- **WORK ORDER**: If a line in the records contains the string "brown", show that line.

------------------------------------------------------------------------

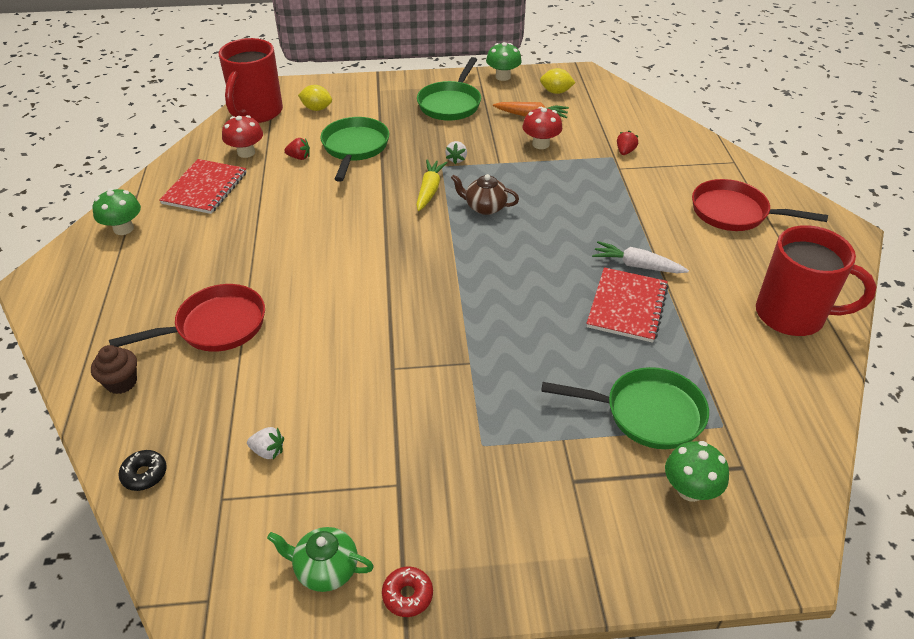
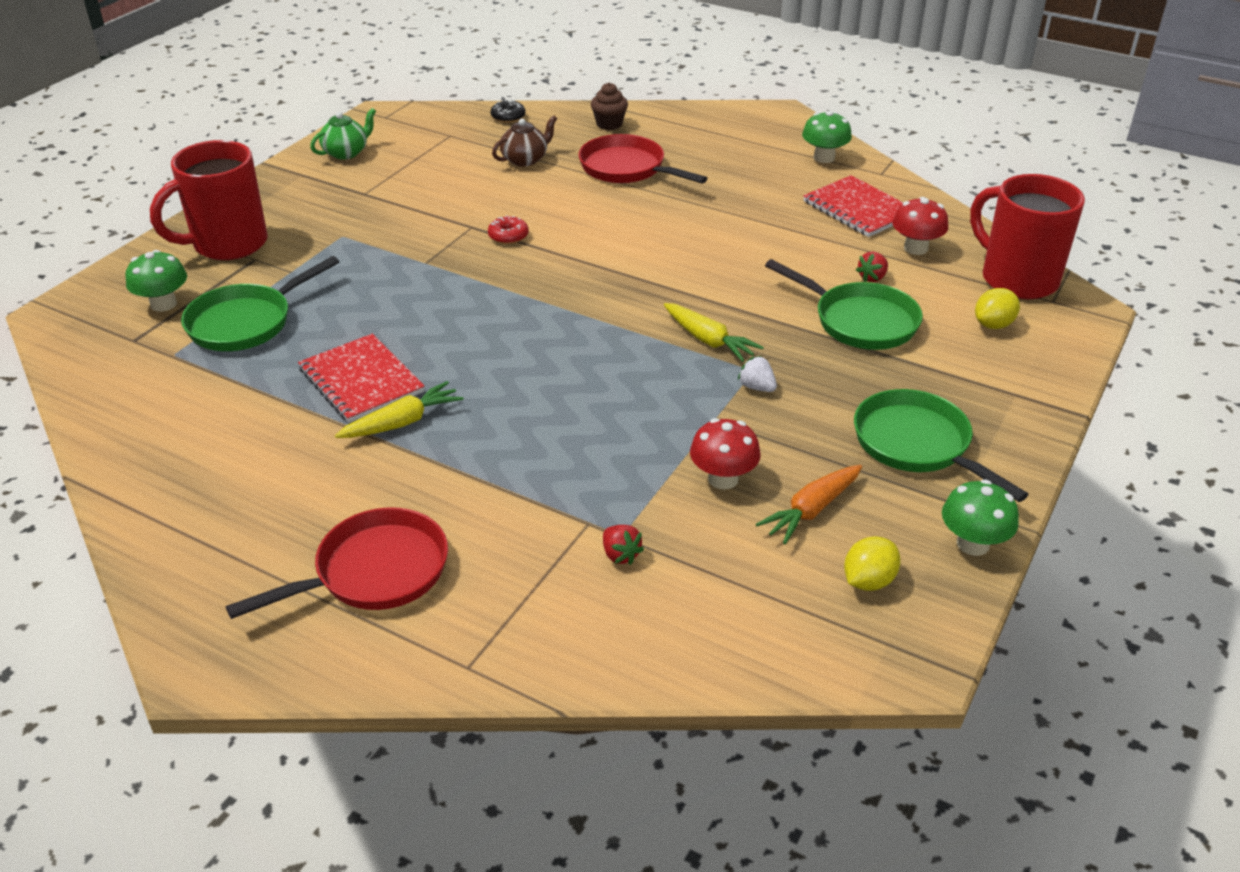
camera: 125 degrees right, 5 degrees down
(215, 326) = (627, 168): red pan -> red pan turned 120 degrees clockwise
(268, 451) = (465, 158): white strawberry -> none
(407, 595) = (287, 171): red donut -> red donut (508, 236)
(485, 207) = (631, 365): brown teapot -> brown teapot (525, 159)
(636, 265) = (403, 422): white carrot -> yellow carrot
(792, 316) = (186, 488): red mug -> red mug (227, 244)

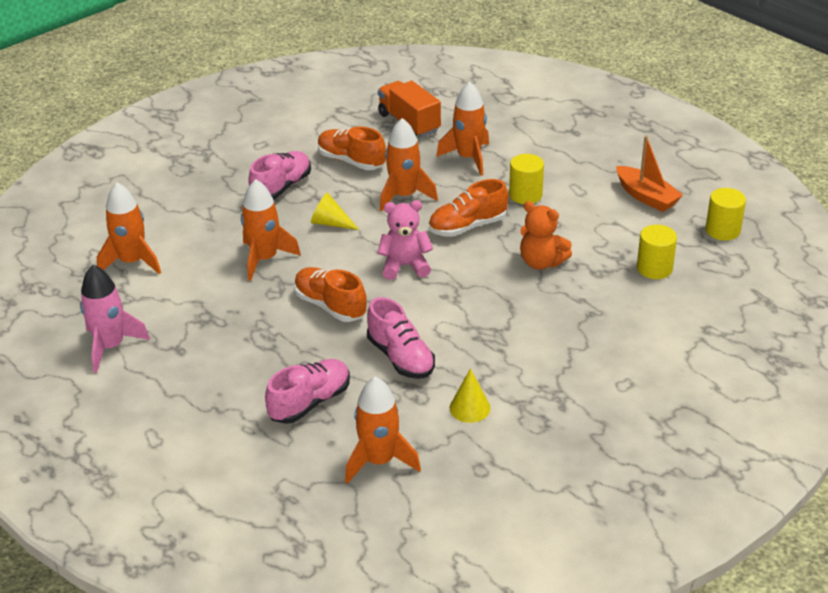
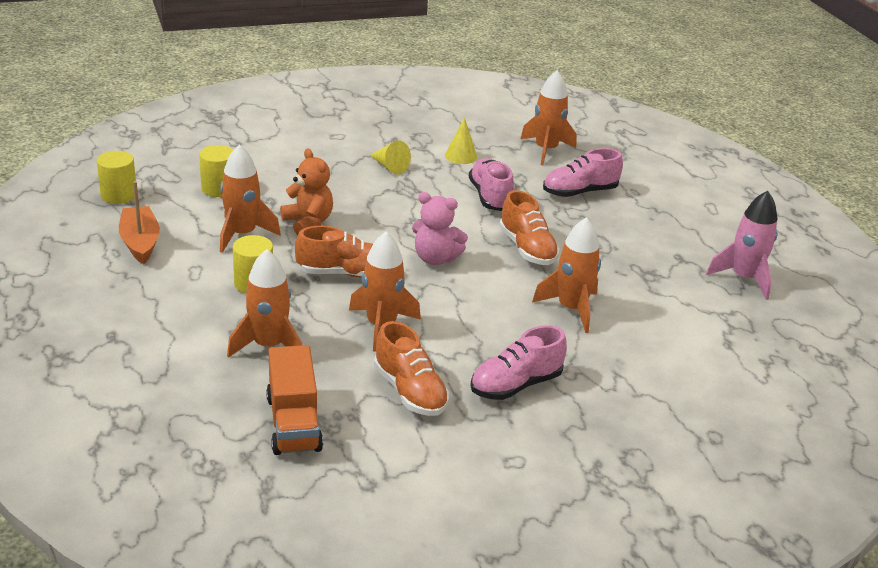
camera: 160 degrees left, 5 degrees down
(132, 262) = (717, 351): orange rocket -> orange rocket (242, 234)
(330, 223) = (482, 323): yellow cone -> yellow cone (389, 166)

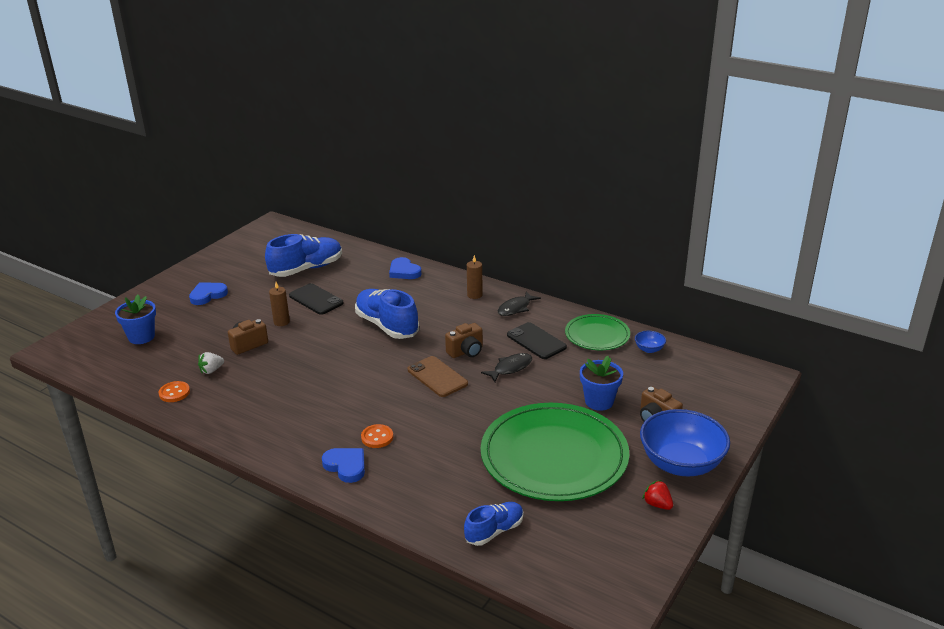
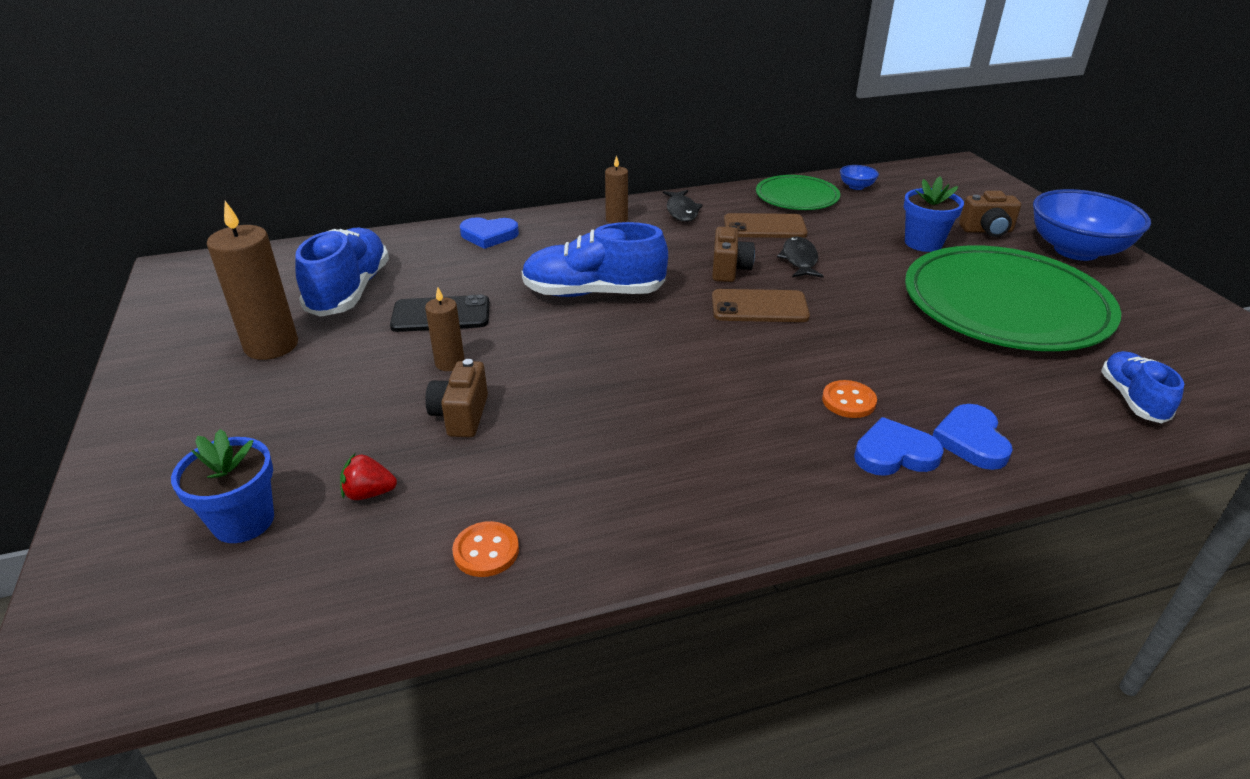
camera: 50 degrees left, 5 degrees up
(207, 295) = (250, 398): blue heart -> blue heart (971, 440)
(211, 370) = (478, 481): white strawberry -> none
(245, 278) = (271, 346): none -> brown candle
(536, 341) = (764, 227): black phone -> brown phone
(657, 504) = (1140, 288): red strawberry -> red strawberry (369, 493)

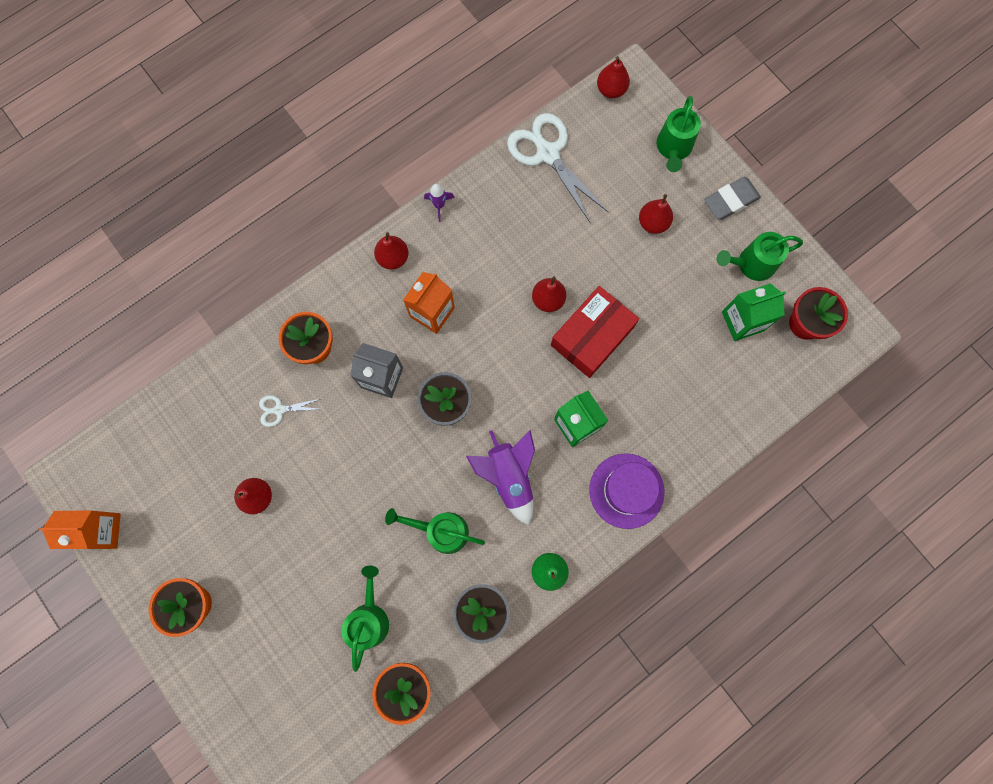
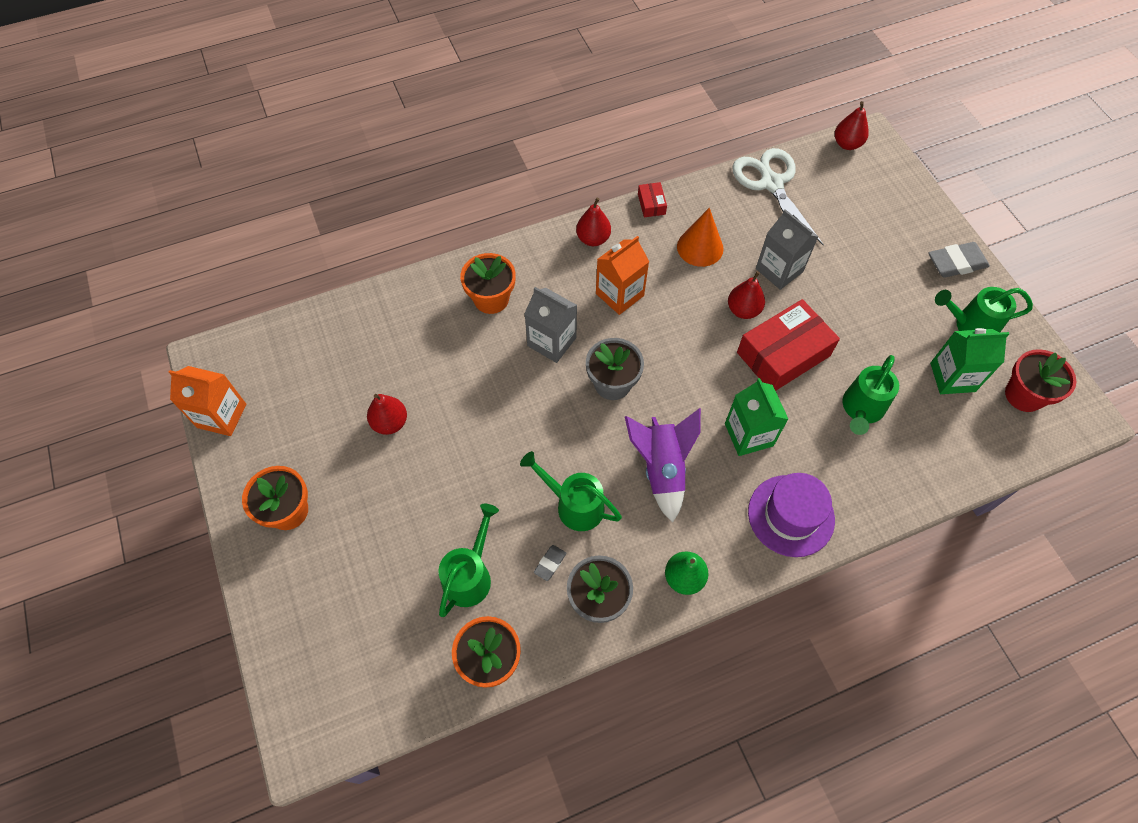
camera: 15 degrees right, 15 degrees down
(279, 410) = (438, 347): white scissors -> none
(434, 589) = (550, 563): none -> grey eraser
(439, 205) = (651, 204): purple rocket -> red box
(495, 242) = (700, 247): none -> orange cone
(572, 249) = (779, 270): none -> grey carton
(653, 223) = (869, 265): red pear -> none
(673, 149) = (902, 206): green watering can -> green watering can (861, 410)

------------------------------------------------------------------------

- **FINAL ANSWER**:
(485, 207) = (631, 365): brown teapot -> brown teapot (525, 159)
(245, 278) = (271, 346): none -> brown candle
(536, 341) = (764, 227): black phone -> brown phone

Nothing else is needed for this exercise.